WORK REQUIRED: Only a number is expected: how many lines in the entries that follow contain the word "turned"?
○ ○ ○ ○ ○ ○ ○
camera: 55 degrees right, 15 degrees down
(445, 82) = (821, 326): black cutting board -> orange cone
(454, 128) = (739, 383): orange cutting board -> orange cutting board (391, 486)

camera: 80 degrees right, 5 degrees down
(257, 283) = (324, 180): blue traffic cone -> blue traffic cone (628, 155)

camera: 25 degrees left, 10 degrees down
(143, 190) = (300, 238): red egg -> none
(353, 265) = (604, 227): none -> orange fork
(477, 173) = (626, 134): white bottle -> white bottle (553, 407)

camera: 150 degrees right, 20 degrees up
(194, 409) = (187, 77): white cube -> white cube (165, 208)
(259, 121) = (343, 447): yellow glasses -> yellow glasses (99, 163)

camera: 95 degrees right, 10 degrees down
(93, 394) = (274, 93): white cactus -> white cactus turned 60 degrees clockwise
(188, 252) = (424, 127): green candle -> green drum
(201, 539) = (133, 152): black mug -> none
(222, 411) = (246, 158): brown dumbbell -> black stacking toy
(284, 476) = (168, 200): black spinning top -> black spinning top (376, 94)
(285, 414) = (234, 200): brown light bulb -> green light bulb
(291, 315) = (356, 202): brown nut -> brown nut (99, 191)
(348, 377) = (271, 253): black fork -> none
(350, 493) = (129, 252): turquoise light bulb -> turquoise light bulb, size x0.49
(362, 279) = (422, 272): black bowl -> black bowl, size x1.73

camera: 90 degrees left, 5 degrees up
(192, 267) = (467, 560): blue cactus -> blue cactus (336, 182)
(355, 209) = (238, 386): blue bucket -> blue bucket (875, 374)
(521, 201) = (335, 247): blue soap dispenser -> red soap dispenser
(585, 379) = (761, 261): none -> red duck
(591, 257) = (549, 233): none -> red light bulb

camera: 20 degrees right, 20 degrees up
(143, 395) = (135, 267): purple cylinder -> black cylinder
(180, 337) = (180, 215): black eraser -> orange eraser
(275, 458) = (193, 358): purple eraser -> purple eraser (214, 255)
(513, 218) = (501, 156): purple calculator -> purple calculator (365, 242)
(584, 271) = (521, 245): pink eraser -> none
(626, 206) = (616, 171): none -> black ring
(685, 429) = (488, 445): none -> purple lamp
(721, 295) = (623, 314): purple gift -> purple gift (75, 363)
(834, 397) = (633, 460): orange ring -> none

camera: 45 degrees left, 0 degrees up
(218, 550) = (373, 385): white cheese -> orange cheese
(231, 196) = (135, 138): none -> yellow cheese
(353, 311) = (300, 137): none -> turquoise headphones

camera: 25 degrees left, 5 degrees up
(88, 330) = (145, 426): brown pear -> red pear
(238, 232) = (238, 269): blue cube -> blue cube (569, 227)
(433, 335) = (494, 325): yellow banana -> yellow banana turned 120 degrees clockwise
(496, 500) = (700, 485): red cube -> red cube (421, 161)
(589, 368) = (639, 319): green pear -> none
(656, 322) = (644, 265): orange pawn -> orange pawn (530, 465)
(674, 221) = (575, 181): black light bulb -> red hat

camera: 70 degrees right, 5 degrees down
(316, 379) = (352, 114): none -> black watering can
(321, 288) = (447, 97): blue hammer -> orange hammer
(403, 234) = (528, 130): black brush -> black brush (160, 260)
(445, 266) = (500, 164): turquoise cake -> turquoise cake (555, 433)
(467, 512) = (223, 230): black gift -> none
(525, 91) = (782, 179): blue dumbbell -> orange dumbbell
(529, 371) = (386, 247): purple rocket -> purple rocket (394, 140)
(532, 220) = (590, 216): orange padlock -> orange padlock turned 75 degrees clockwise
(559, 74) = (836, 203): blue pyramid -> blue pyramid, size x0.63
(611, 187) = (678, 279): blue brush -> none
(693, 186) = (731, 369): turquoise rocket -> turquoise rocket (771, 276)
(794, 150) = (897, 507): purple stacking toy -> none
○ ○ ○ ○ ○ ○ ○
ANSWER TO THIS PROBLEM: 3